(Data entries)

• • • • •

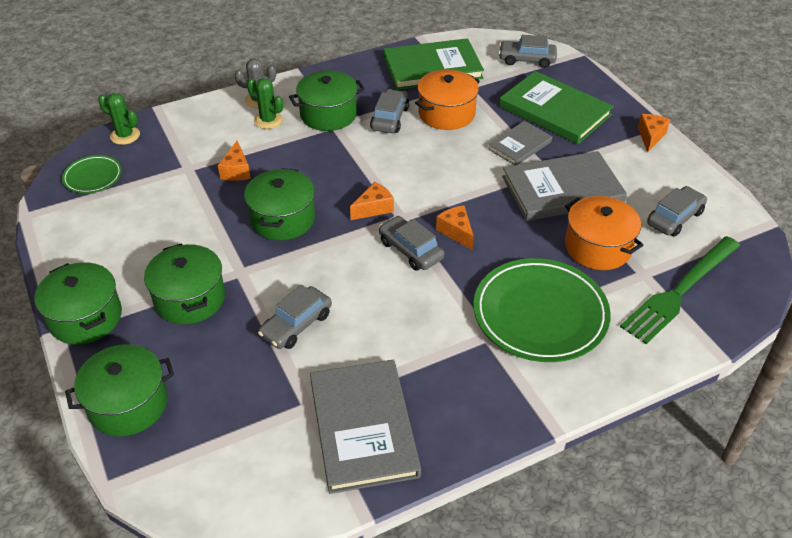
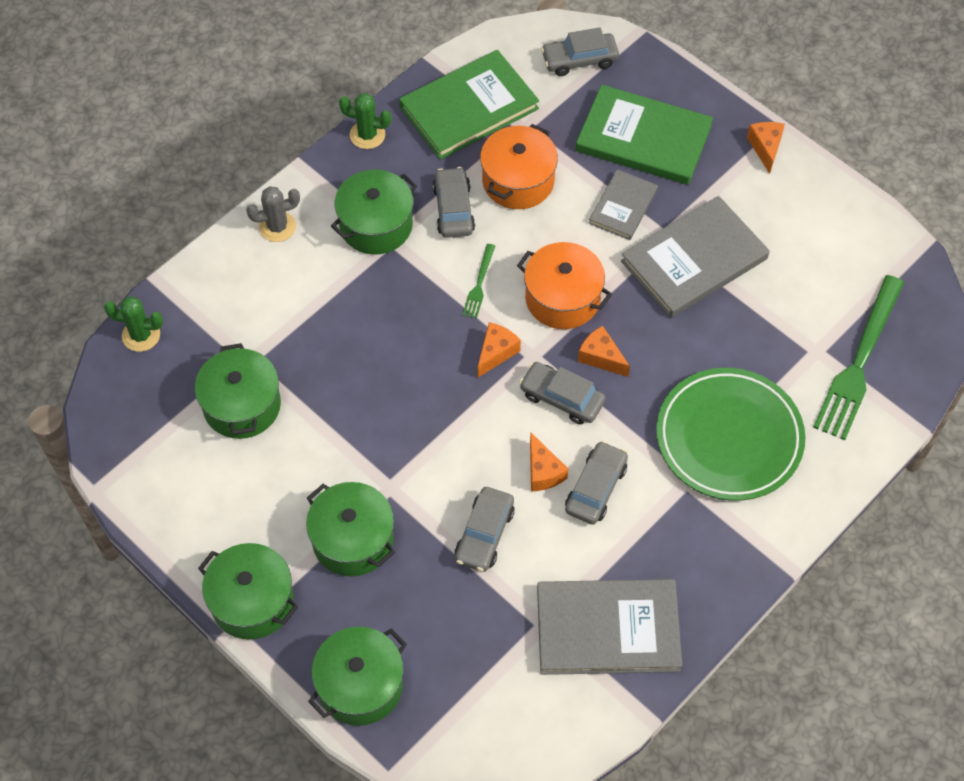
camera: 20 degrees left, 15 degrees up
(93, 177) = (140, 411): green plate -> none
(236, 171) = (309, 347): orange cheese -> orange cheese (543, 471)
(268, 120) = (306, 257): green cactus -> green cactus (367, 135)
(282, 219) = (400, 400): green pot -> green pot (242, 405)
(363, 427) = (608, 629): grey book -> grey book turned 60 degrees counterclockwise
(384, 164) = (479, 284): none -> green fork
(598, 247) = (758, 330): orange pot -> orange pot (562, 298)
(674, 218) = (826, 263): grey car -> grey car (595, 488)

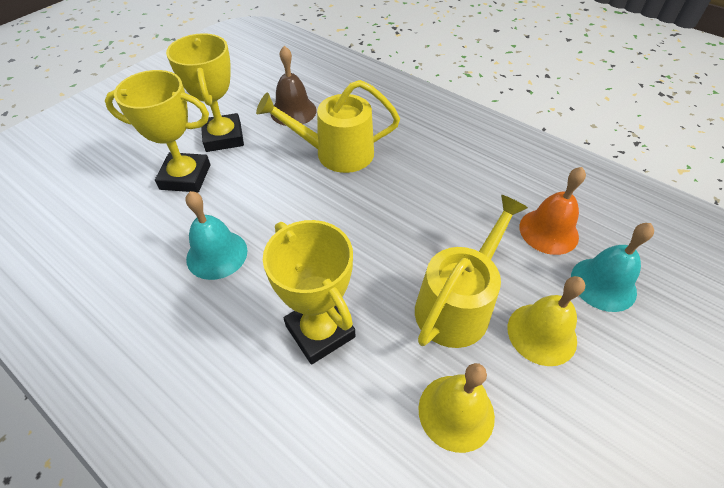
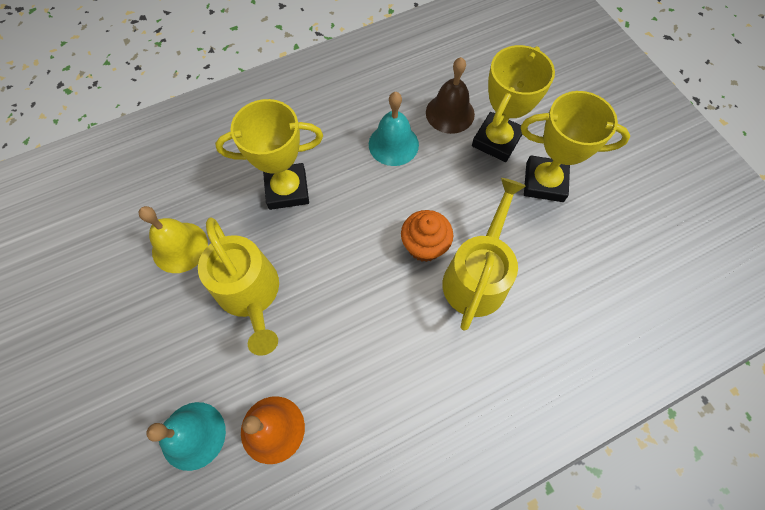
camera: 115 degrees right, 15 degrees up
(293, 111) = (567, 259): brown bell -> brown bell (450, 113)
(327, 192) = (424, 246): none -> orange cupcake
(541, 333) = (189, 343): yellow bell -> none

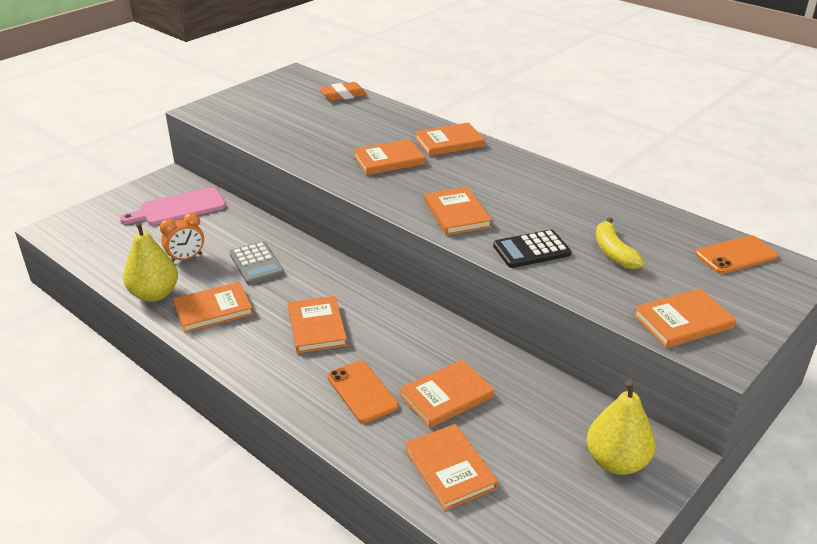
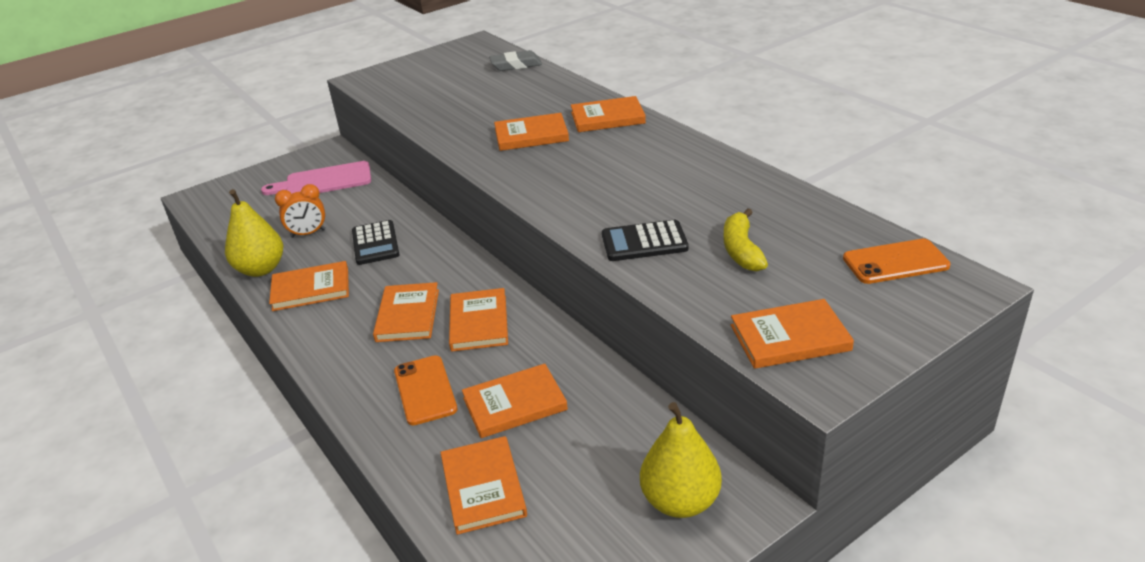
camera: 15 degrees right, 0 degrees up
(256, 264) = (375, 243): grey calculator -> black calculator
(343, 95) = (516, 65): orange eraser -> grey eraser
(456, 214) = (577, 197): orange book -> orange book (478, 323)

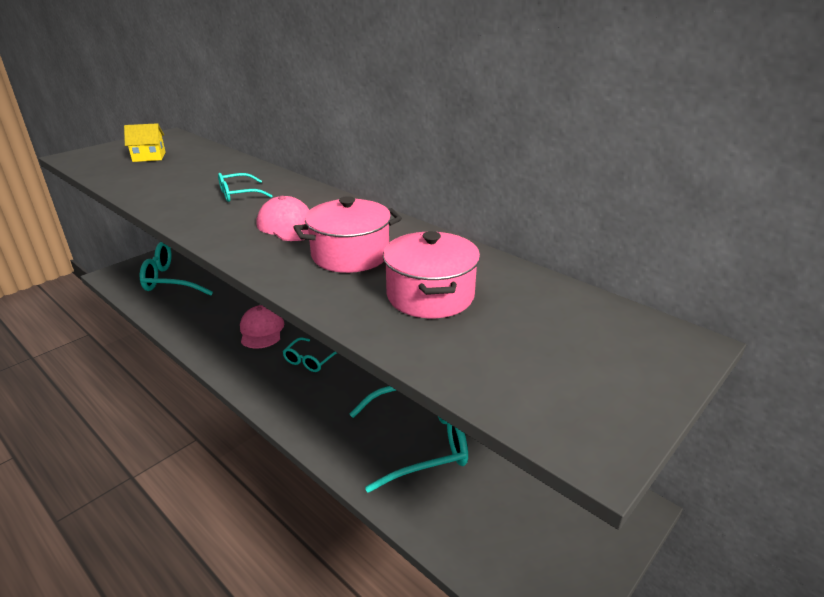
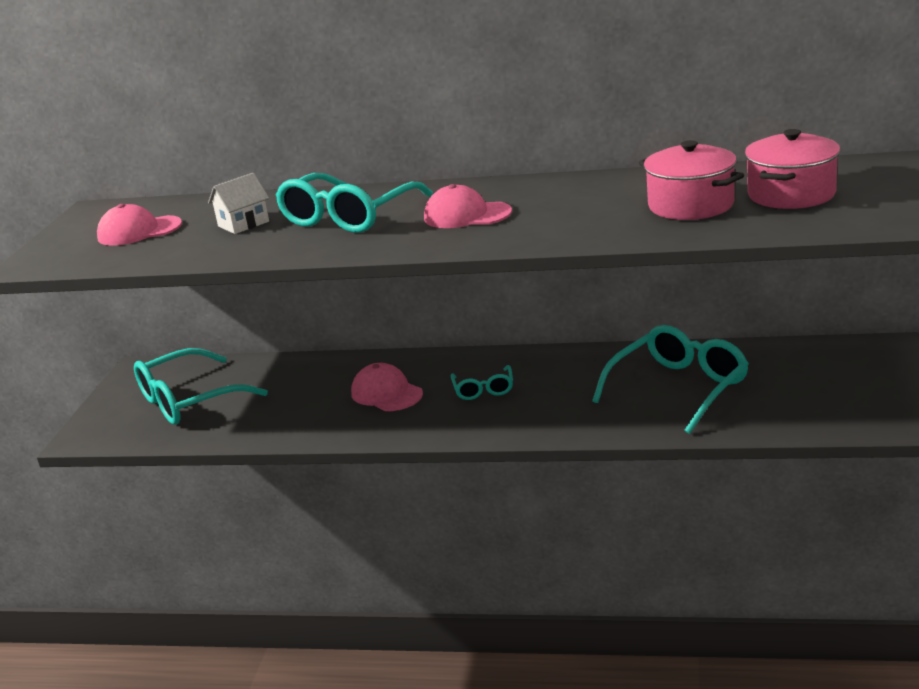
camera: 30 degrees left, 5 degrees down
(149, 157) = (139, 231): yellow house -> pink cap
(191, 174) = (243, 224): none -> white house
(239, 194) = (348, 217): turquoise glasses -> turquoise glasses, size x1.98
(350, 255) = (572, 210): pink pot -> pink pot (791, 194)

• • • • •

Problem details: Return only the lines running from the line with "(149, 157) = (139, 231): yellow" to the last line of the records, both included, exactly as written.

Task answer:
(149, 157) = (139, 231): yellow house -> pink cap
(191, 174) = (243, 224): none -> white house
(239, 194) = (348, 217): turquoise glasses -> turquoise glasses, size x1.98
(350, 255) = (572, 210): pink pot -> pink pot (791, 194)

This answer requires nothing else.